INSTRUCTIONS FOR THE TASK -
Write out the data exactly as given, dropping every picture.

Segment Start: DATA EXTRACT

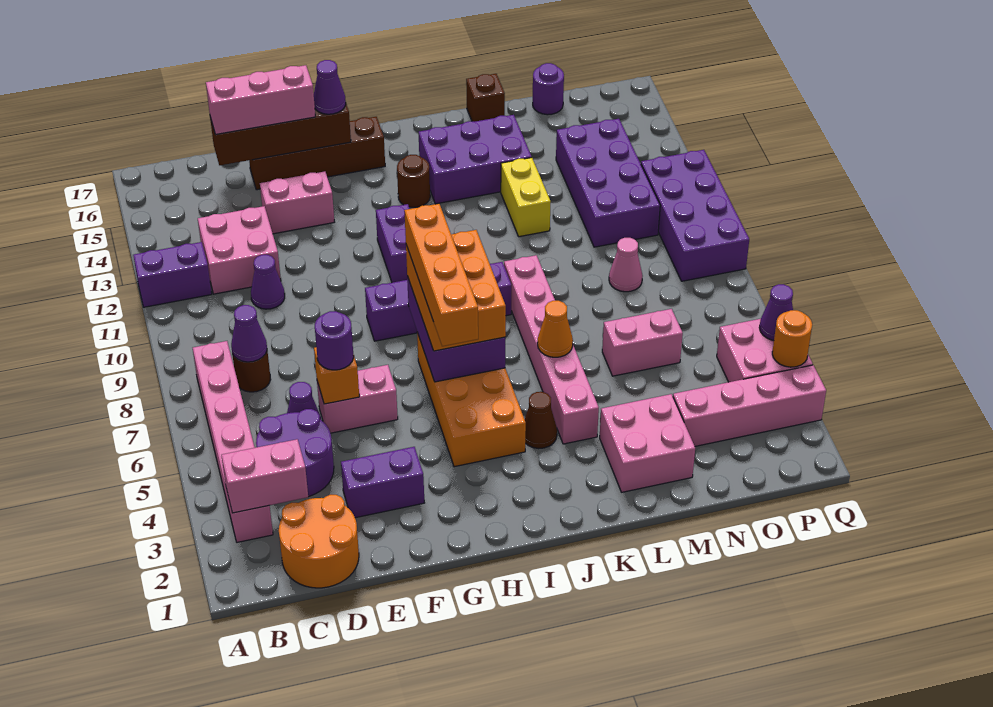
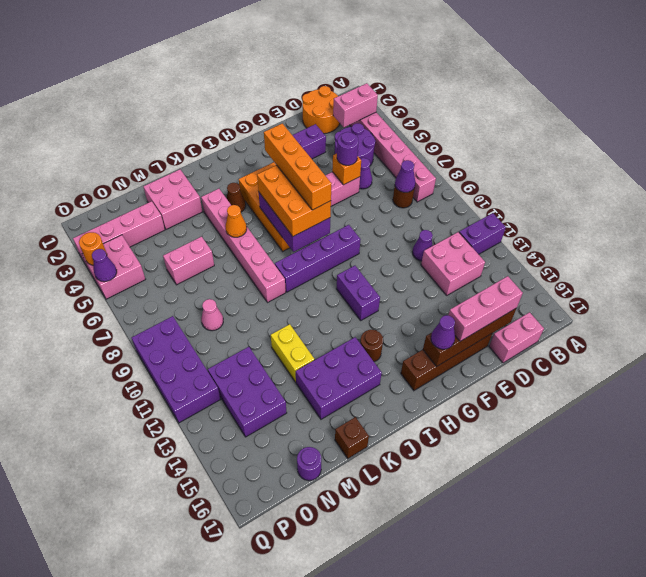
pink brick E14:F14 level 1 -> pink brick C17:D17 level 1
purple brick N11:O14 level 1 -> purple brick N12:O14 level 1

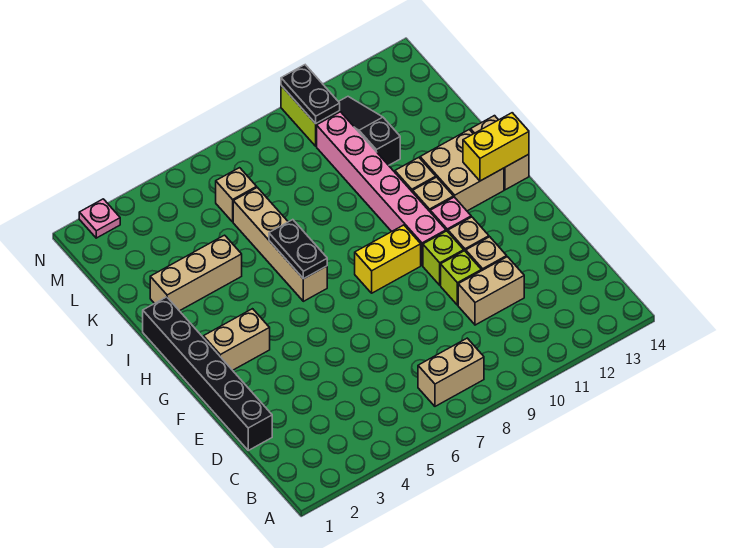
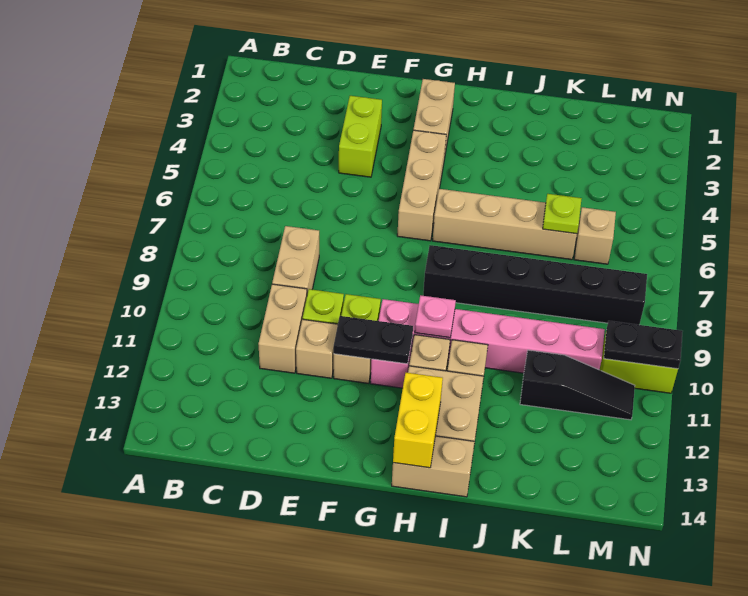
tan brick B7:B8 level 1 -> tan brick D8:D9 level 1
black brick D1:I1 level 1 -> black brick H8:M8 level 1
none -> lime brick E3:E4 level 1
yellow brick G8:G9 level 1 -> none
black plate H6:I6 level 2 -> black plate F11:G11 level 2
tan brick J2:J4 level 1 -> tan brick G4:G6 level 1
none -> lime plate K6 level 2
pink plate N2 level 1 -> pink plate H10 level 2

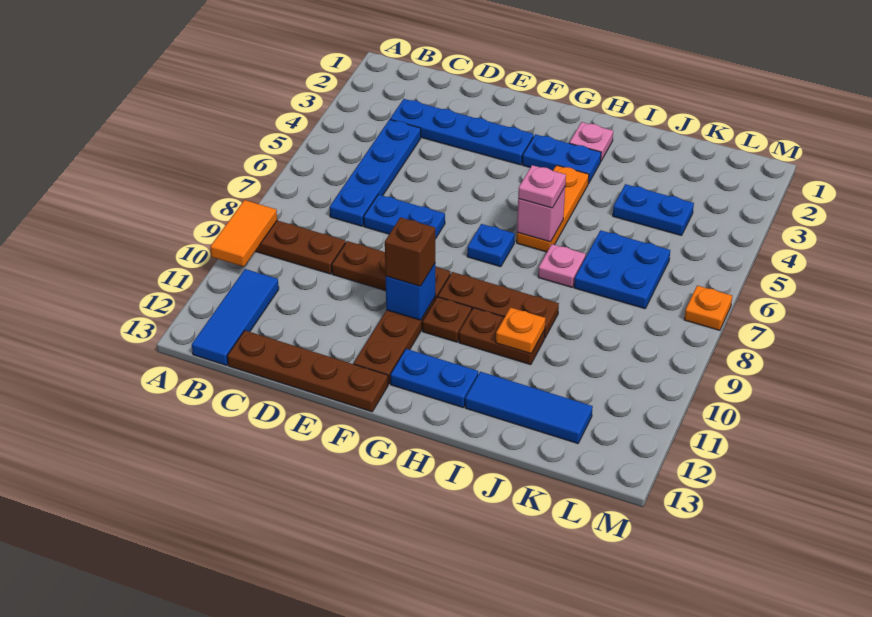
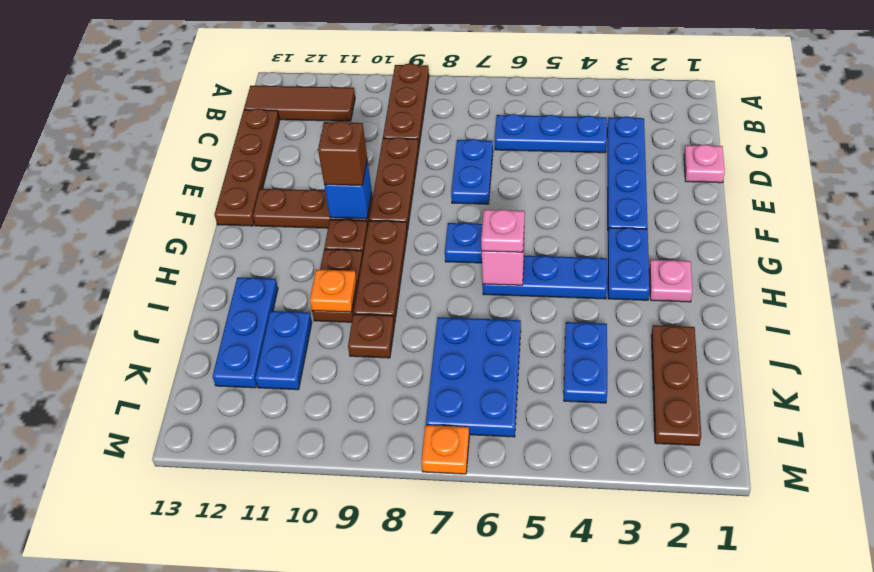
orange tile A9:A10 level 2 -> none
blue tile B11:B13 level 1 -> brown tile B11:B13 level 1
blue plate C4:C7 level 1 -> blue plate C4:C6 level 1
blue plate G12:H12 level 1 -> blue plate J11:K11 level 1
orange plate H4:H6 level 1 -> blue plate H4:H6 level 1
pink plate I7 level 1 -> pink plate D1 level 1
blue tile I12:K12 level 1 -> blue plate I12:K12 level 1
none -> brown plate J2:L2 level 1
blue plate J6:K7 level 1 -> blue plate J6:L7 level 1
none -> brown plate J9 level 1

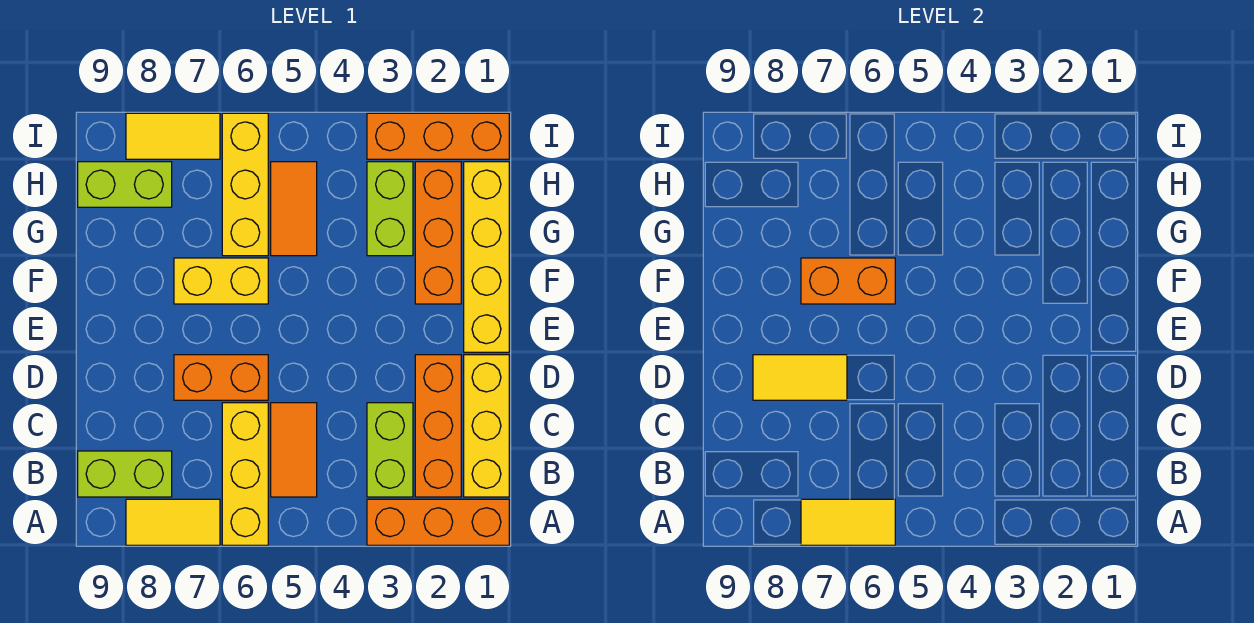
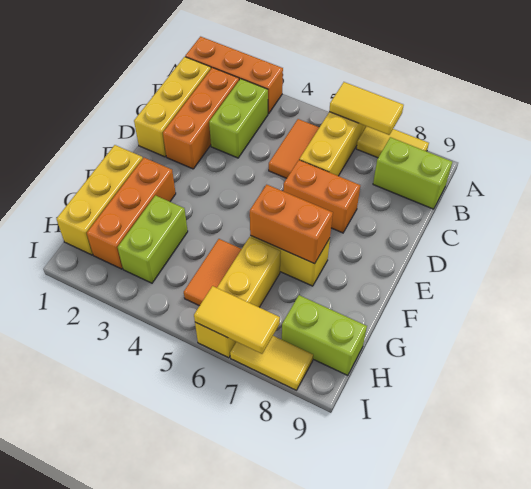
yellow tile D7:D8 level 2 -> yellow tile I6:I7 level 2
yellow brick E1:H1 level 1 -> yellow brick F1:H1 level 1
orange brick I1:I3 level 1 -> none

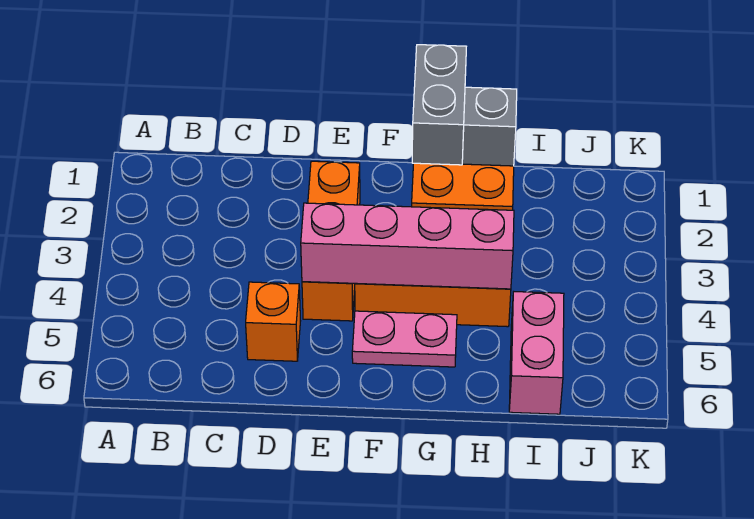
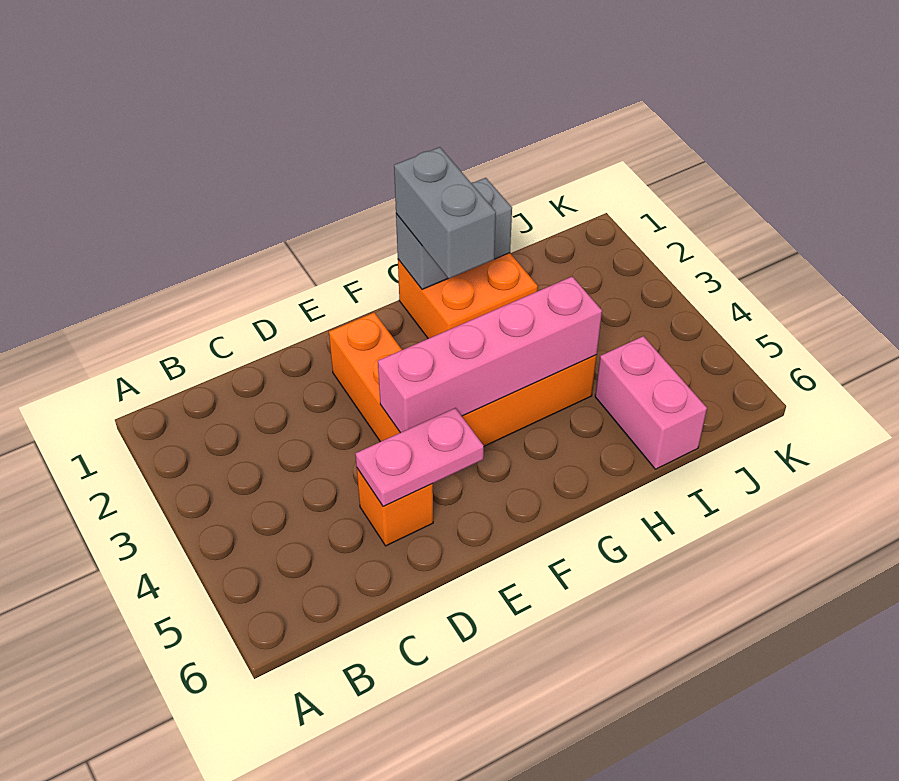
pink plate F5:G5 level 1 -> pink plate D5:E5 level 2

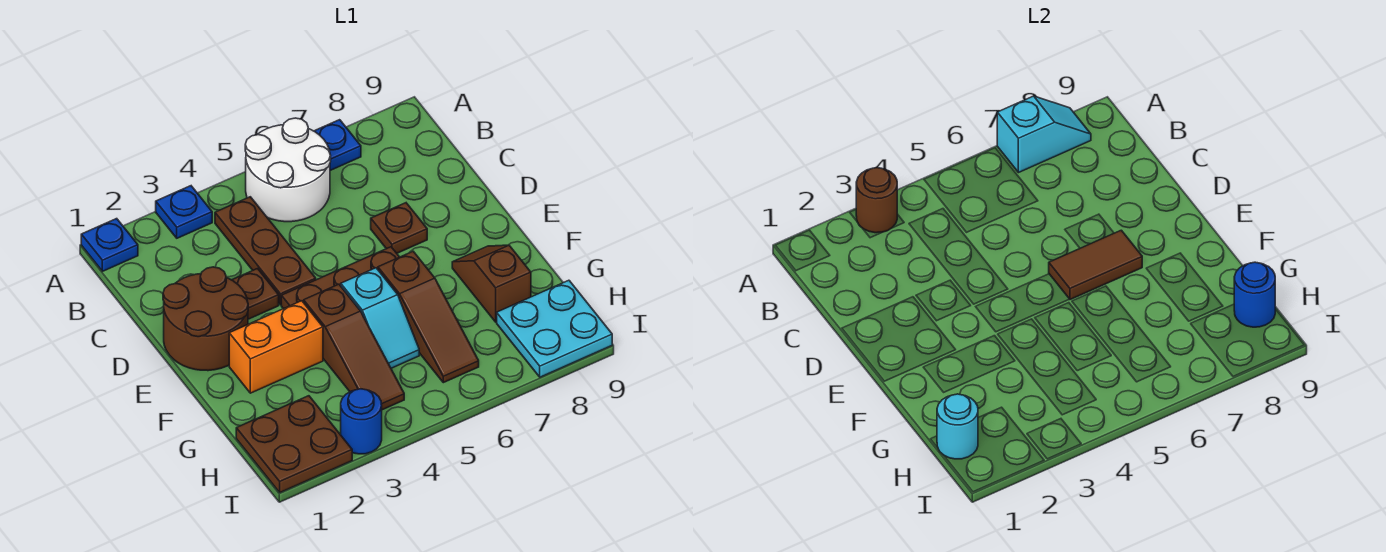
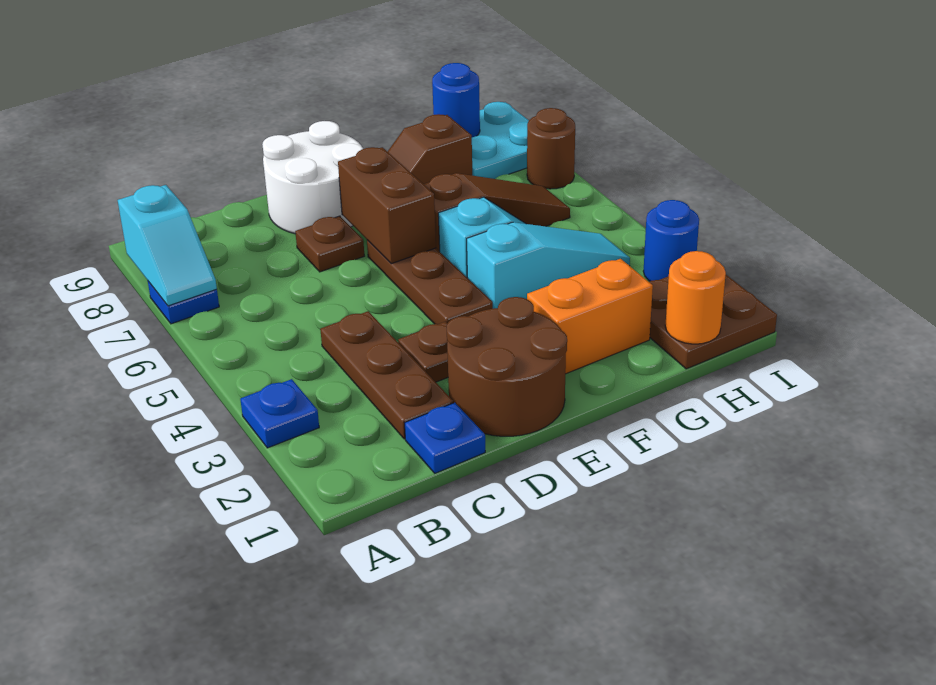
blue plate A1 level 1 -> blue plate C1 level 1
brown round brick A3 level 2 -> brown round brick I7 level 1
white round brick A5:B6 level 1 -> white round brick D8:E9 level 1
cyan slope A7:A8 level 2 top 7 -> cyan slope A7:A8 level 2 top 8
brown plate B4:D4 level 1 -> brown plate C2:C4 level 1
brown tile E6:E7 level 2 -> brown brick E6:E7 level 2
orange brick F2:F3 level 1 -> orange brick F2:G2 level 1
brown slope F4:H4 level 1 top F -> cyan slope F4:H4 level 1 top F
cyan round brick H1 level 2 -> orange round brick H1 level 2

Segment End: DATA EXTRACT

SOLUTION FOR THIS PROBLEM -
pink brick E14:F14 level 1 -> pink brick C17:D17 level 1
purple brick N11:O14 level 1 -> purple brick N12:O14 level 1

tan brick B7:B8 level 1 -> tan brick D8:D9 level 1
black brick D1:I1 level 1 -> black brick H8:M8 level 1
none -> lime brick E3:E4 level 1
yellow brick G8:G9 level 1 -> none
black plate H6:I6 level 2 -> black plate F11:G11 level 2
tan brick J2:J4 level 1 -> tan brick G4:G6 level 1
none -> lime plate K6 level 2
pink plate N2 level 1 -> pink plate H10 level 2

orange tile A9:A10 level 2 -> none
blue tile B11:B13 level 1 -> brown tile B11:B13 level 1
blue plate C4:C7 level 1 -> blue plate C4:C6 level 1
blue plate G12:H12 level 1 -> blue plate J11:K11 level 1
orange plate H4:H6 level 1 -> blue plate H4:H6 level 1
pink plate I7 level 1 -> pink plate D1 level 1
blue tile I12:K12 level 1 -> blue plate I12:K12 level 1
none -> brown plate J2:L2 level 1
blue plate J6:K7 level 1 -> blue plate J6:L7 level 1
none -> brown plate J9 level 1

yellow tile D7:D8 level 2 -> yellow tile I6:I7 level 2
yellow brick E1:H1 level 1 -> yellow brick F1:H1 level 1
orange brick I1:I3 level 1 -> none

pink plate F5:G5 level 1 -> pink plate D5:E5 level 2

blue plate A1 level 1 -> blue plate C1 level 1
brown round brick A3 level 2 -> brown round brick I7 level 1
white round brick A5:B6 level 1 -> white round brick D8:E9 level 1
cyan slope A7:A8 level 2 top 7 -> cyan slope A7:A8 level 2 top 8
brown plate B4:D4 level 1 -> brown plate C2:C4 level 1
brown tile E6:E7 level 2 -> brown brick E6:E7 level 2
orange brick F2:F3 level 1 -> orange brick F2:G2 level 1
brown slope F4:H4 level 1 top F -> cyan slope F4:H4 level 1 top F
cyan round brick H1 level 2 -> orange round brick H1 level 2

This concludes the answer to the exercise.